*** Data to use

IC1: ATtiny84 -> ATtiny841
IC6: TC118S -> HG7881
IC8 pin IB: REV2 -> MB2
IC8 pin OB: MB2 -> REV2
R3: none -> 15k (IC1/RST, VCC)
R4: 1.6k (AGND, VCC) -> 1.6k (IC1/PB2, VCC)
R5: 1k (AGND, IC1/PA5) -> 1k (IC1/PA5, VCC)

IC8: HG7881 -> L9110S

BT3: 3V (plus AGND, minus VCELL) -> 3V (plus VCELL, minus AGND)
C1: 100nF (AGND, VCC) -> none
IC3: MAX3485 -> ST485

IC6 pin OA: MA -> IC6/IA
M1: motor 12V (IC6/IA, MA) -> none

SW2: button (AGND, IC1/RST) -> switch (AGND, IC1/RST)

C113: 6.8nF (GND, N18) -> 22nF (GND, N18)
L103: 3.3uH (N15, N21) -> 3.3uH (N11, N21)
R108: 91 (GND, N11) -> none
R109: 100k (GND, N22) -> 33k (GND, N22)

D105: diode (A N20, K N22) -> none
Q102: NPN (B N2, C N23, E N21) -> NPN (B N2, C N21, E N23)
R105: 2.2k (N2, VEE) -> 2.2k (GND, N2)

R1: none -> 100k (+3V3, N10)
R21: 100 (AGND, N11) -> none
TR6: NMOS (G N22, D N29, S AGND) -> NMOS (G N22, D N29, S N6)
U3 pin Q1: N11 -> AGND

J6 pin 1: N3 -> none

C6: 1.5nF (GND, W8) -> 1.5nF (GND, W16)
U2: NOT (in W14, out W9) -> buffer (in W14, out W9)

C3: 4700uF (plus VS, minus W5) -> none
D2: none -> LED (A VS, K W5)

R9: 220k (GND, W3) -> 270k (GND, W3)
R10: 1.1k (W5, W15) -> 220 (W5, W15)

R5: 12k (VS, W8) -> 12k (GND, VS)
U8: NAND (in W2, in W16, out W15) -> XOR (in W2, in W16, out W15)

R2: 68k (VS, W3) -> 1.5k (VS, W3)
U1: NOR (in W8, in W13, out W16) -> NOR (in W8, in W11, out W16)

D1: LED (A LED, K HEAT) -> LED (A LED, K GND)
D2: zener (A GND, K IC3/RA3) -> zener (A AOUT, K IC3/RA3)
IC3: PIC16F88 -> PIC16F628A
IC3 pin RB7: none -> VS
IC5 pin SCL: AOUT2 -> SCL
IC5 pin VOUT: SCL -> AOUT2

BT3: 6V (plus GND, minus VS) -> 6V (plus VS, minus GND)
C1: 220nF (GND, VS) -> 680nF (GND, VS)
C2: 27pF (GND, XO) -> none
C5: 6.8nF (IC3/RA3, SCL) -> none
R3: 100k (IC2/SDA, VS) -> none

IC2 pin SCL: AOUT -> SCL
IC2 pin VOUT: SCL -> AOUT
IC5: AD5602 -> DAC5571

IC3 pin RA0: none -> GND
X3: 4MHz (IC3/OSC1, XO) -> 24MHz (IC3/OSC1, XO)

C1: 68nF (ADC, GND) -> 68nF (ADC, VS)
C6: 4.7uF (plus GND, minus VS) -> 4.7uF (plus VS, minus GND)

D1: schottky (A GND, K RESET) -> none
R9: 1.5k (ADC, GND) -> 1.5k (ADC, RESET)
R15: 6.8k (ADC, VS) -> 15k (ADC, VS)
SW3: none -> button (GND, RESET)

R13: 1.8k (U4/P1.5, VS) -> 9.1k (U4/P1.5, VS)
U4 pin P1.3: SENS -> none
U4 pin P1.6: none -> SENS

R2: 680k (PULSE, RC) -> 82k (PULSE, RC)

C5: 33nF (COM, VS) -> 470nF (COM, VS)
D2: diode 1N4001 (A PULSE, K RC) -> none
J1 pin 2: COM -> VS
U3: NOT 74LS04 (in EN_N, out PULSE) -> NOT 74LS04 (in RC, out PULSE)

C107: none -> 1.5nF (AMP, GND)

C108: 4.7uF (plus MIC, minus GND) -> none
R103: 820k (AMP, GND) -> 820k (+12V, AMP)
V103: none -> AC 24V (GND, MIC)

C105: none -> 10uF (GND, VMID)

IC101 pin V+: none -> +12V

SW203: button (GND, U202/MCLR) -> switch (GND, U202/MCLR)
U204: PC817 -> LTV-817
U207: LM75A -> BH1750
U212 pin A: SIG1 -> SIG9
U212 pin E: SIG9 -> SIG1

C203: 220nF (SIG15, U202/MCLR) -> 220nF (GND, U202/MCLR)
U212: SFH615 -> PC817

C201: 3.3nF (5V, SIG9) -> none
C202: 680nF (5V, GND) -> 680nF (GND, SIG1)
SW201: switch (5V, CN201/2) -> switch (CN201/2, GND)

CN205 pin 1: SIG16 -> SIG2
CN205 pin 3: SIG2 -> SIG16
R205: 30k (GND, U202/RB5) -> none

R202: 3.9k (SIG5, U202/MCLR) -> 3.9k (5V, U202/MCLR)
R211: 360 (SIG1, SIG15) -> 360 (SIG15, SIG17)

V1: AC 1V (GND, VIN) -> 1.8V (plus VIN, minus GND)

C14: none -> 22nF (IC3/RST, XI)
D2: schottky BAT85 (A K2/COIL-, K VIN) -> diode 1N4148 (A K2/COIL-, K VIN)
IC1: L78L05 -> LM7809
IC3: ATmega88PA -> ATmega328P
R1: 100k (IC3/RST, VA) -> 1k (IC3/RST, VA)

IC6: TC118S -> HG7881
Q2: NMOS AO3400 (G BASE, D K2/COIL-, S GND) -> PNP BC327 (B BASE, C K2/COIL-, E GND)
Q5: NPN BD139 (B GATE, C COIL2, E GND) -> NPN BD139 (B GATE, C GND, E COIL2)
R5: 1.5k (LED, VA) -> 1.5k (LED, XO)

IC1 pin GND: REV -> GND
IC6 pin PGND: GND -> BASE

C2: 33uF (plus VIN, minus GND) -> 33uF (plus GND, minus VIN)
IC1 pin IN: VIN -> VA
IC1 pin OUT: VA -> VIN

******

_Work instruction_
Among the entries above, the lines between the ones containing "R109: 100k (GND, N22) -> 33k (GND, N22)" and "J6 pin 1: N3 -> none", inclusive, are to be transcribed exactly. No other line is to be given.

_Result of the exercise_
R109: 100k (GND, N22) -> 33k (GND, N22)

D105: diode (A N20, K N22) -> none
Q102: NPN (B N2, C N23, E N21) -> NPN (B N2, C N21, E N23)
R105: 2.2k (N2, VEE) -> 2.2k (GND, N2)

R1: none -> 100k (+3V3, N10)
R21: 100 (AGND, N11) -> none
TR6: NMOS (G N22, D N29, S AGND) -> NMOS (G N22, D N29, S N6)
U3 pin Q1: N11 -> AGND

J6 pin 1: N3 -> none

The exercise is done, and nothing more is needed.